*The problem*
Quote the lines of the data below verbatim, beginning at the line that contains "BAT1: 1.5V (plus" and ending at the last line, both included, and excluding pictures.
-------- Dataset excerpts
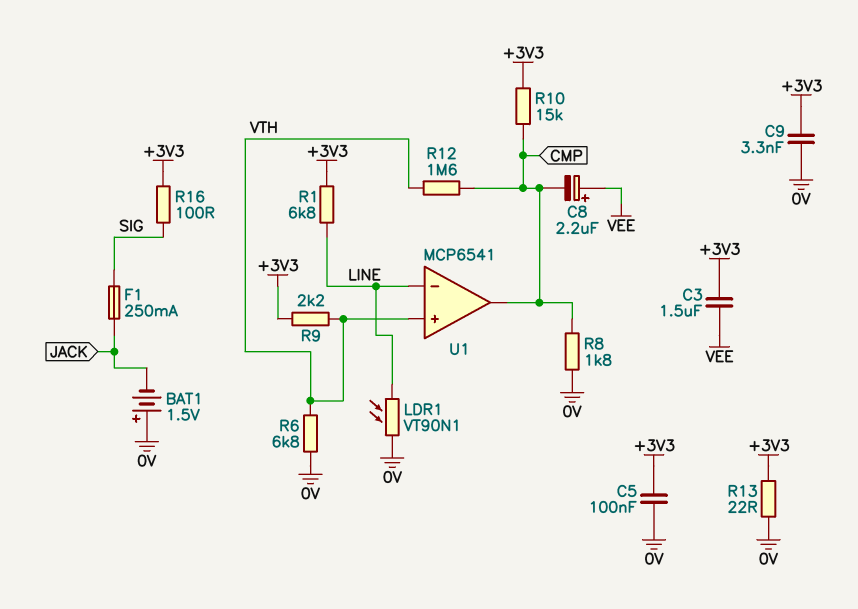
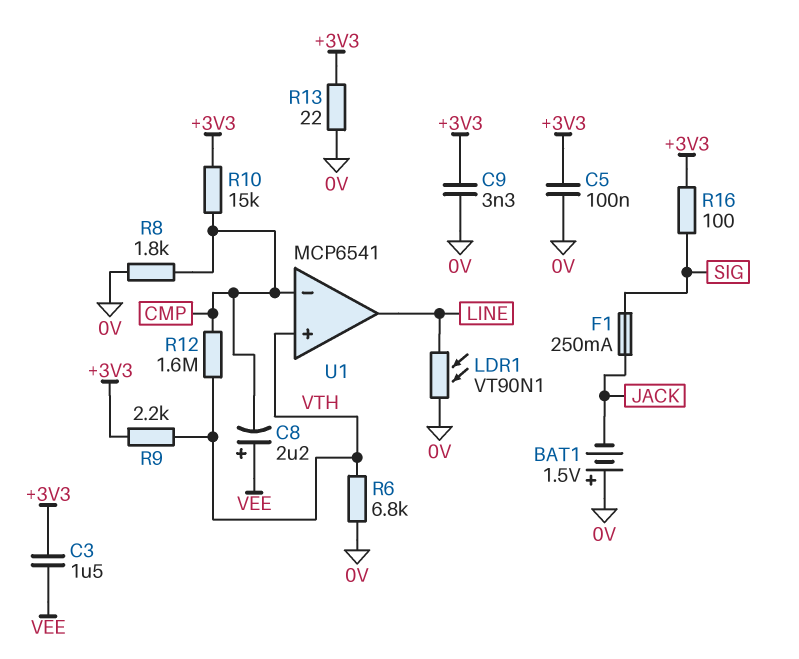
R1: 6.8k (+3V3, LINE) -> none
U1 pin in-: LINE -> CMP
U1 pin out: CMP -> LINE

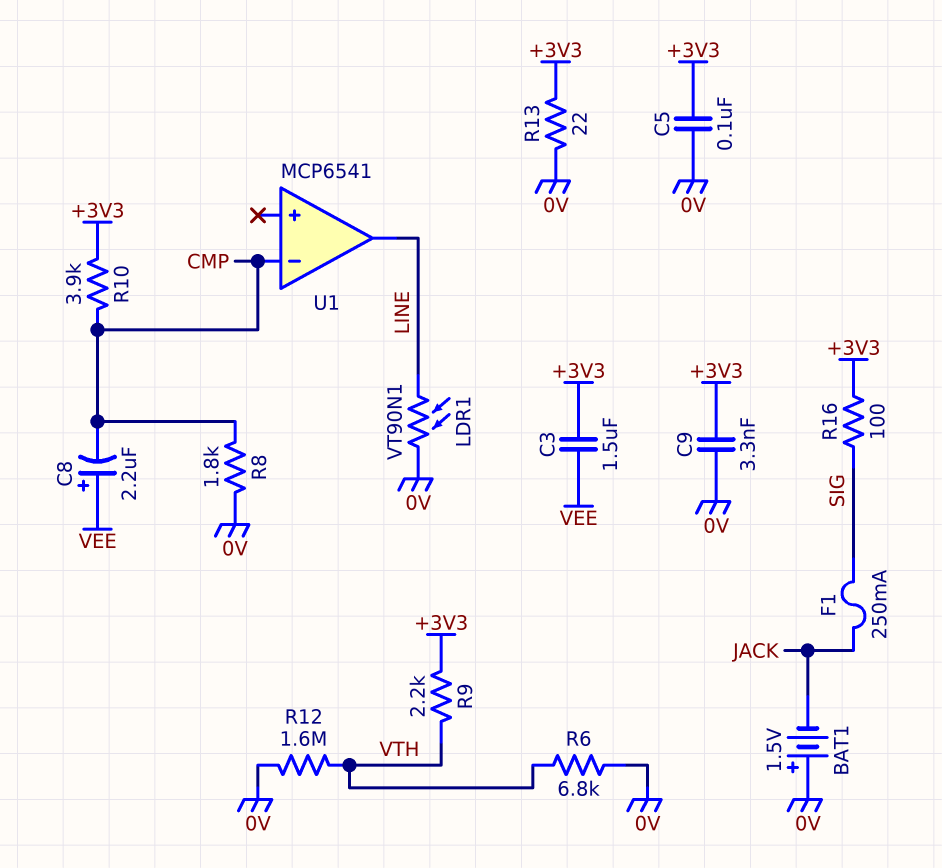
R10: 15k (+3V3, CMP) -> 3.9k (+3V3, CMP)
R12: 1.6M (CMP, VTH) -> 1.6M (0V, VTH)
U1 pin in+: VTH -> none

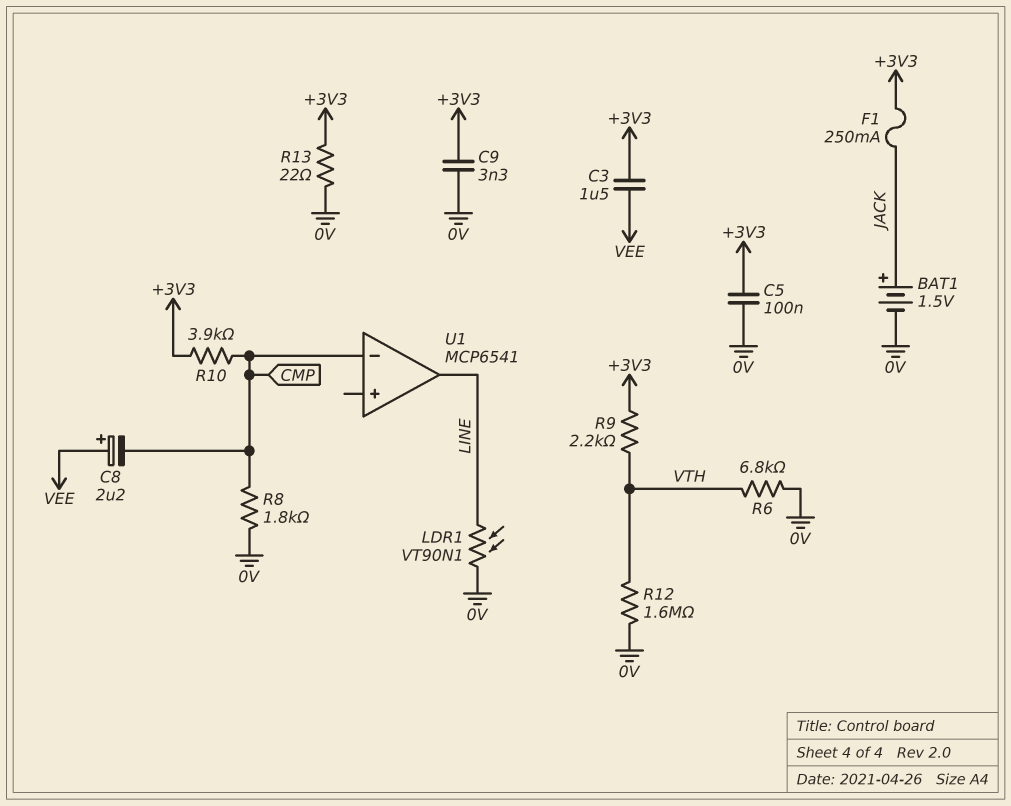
BAT1: 1.5V (plus 0V, minus JACK) -> 1.5V (plus JACK, minus 0V)
F1: 250mA (JACK, SIG) -> 250mA (+3V3, JACK)
R16: 100 (+3V3, SIG) -> none

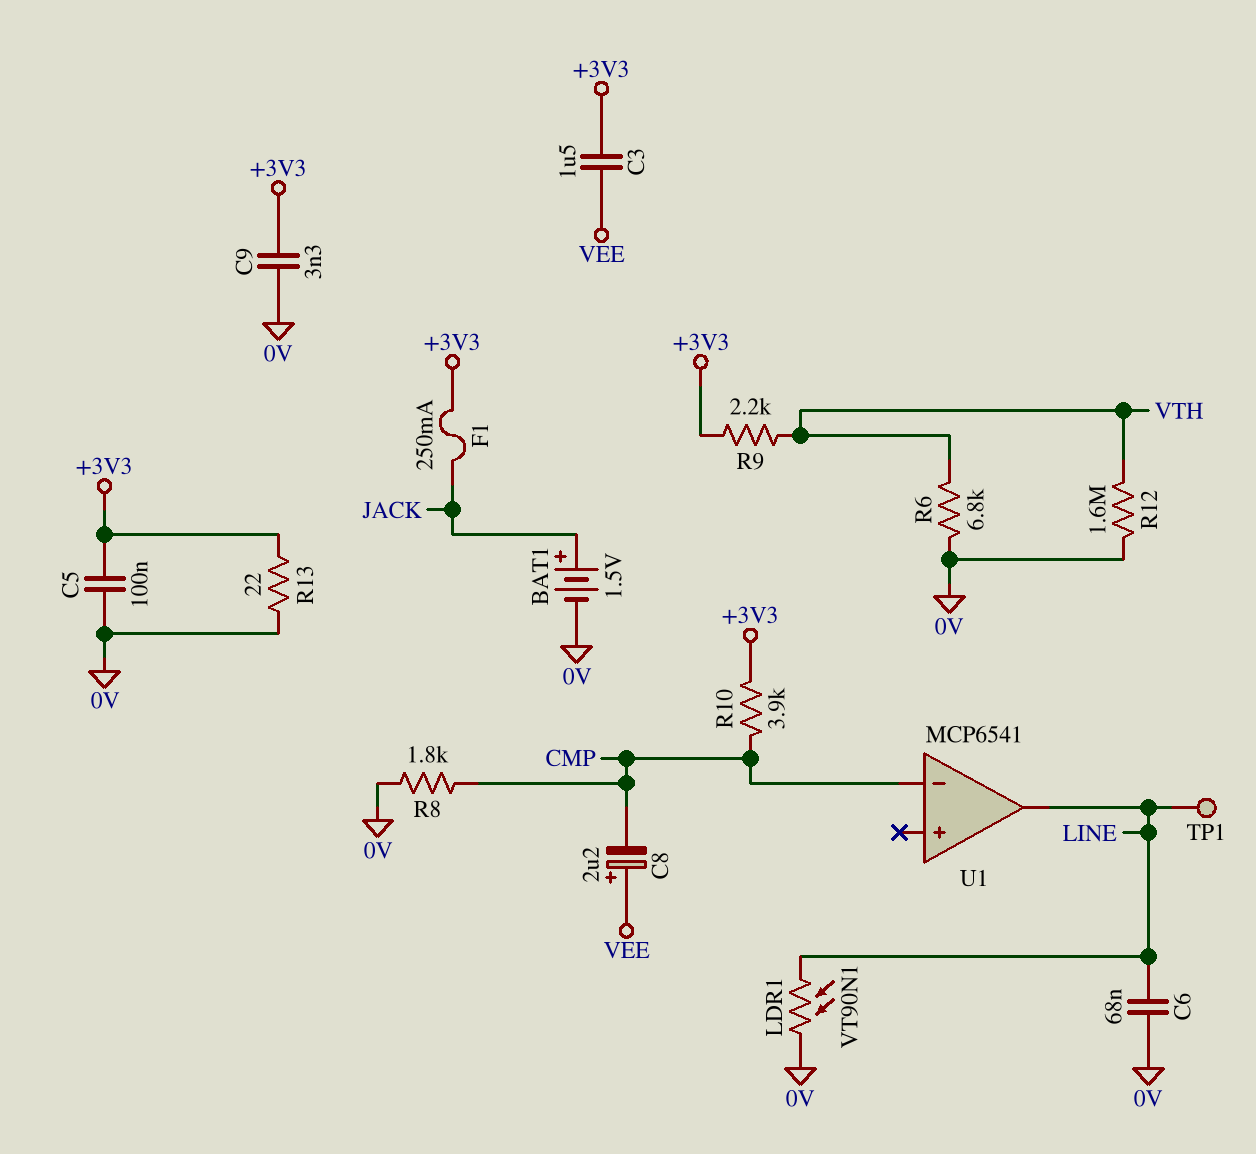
C6: none -> 68nF (0V, LINE)
TP1: none -> test point (LINE)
----------------
*Exercise result*
BAT1: 1.5V (plus 0V, minus JACK) -> 1.5V (plus JACK, minus 0V)
F1: 250mA (JACK, SIG) -> 250mA (+3V3, JACK)
R16: 100 (+3V3, SIG) -> none

C6: none -> 68nF (0V, LINE)
TP1: none -> test point (LINE)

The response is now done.